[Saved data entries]
^^^^^^^^^^^^^^^^

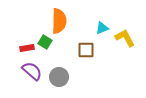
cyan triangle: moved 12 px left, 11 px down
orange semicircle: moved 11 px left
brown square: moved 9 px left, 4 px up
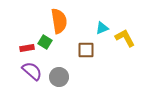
orange semicircle: rotated 10 degrees counterclockwise
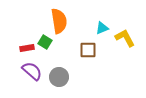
brown square: moved 2 px right
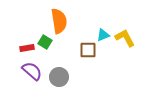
cyan triangle: moved 1 px right, 7 px down
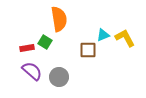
orange semicircle: moved 2 px up
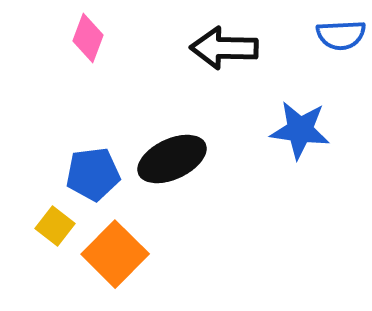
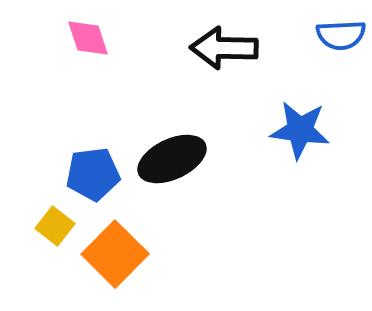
pink diamond: rotated 39 degrees counterclockwise
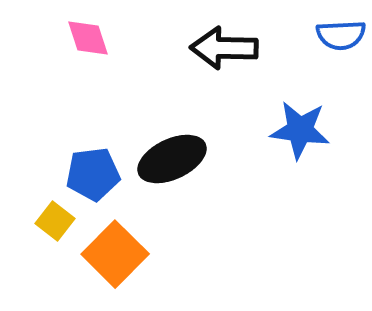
yellow square: moved 5 px up
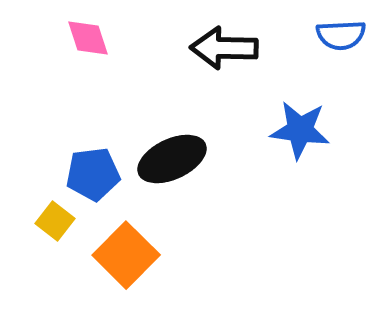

^^^^^^^^^^^^^^^^

## Goal
State how many lines in the entries contain the word "orange", giving only the number.

## Written answer
3